--- Your objective ---
Copy each line below word for word and drop every image.

--- Input material ---

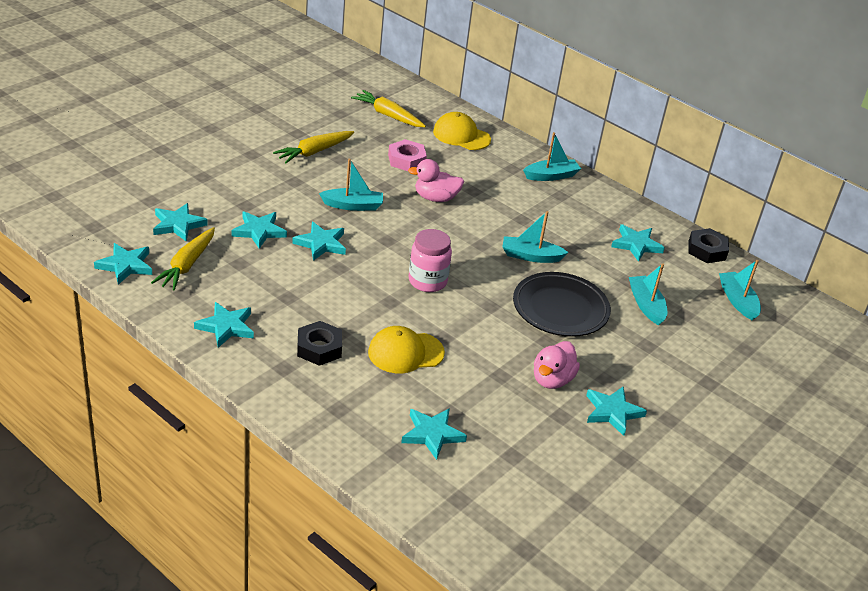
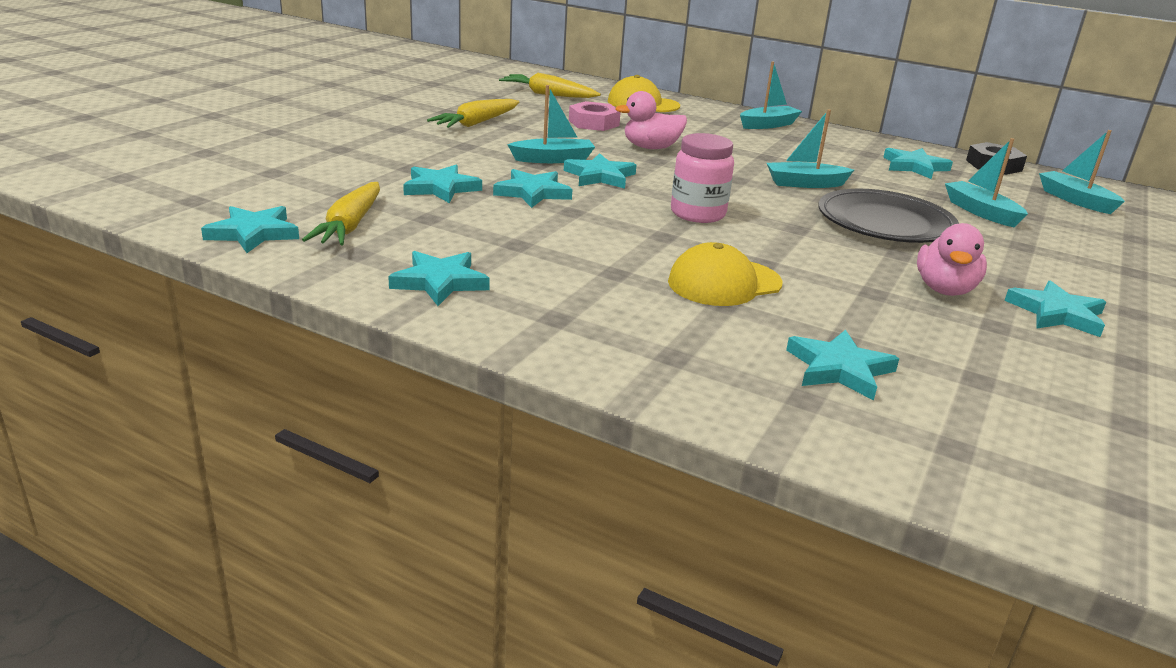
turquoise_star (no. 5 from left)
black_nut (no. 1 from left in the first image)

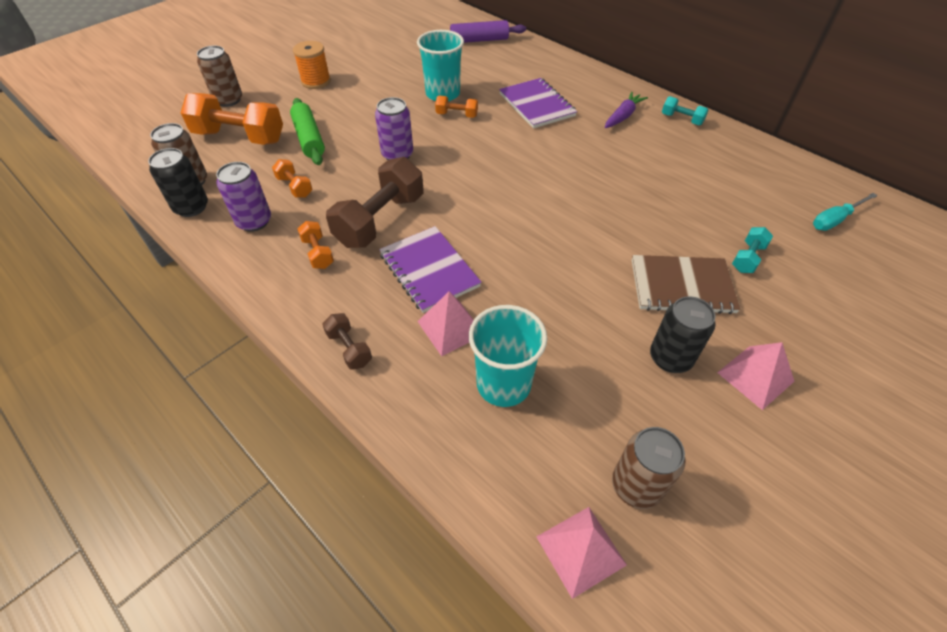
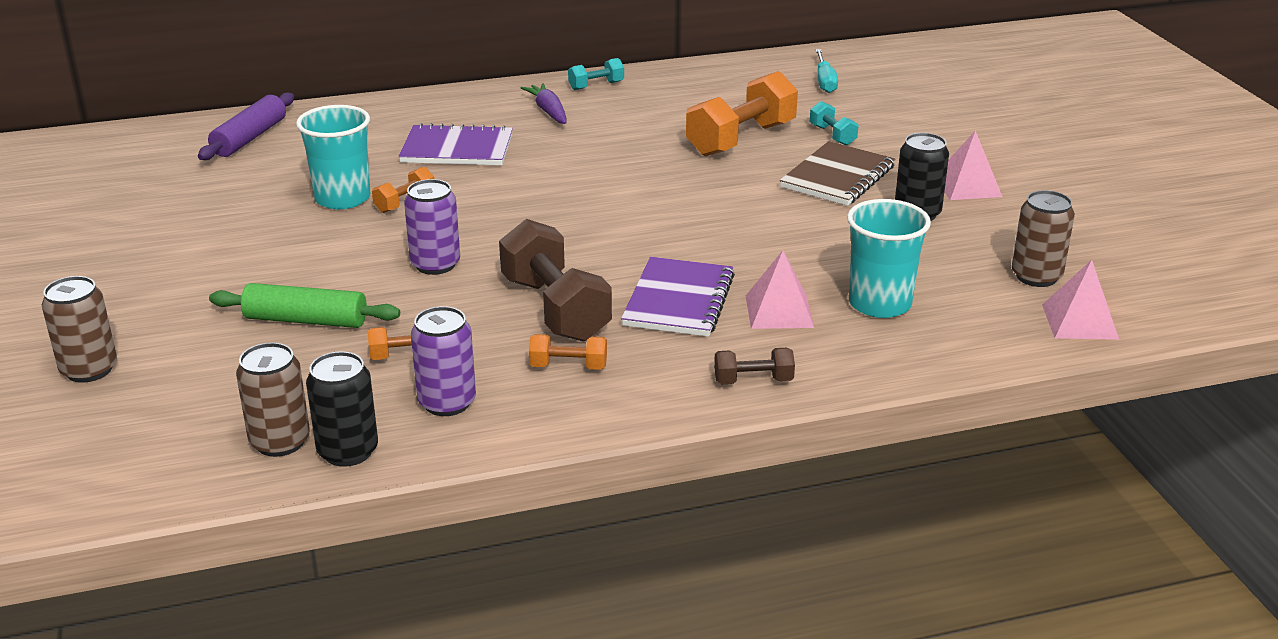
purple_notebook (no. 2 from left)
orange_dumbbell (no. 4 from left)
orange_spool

--- Answer below ---
turquoise_star (no. 5 from left)
black_nut (no. 1 from left in the first image)

purple_notebook (no. 2 from left)
orange_dumbbell (no. 4 from left)
orange_spool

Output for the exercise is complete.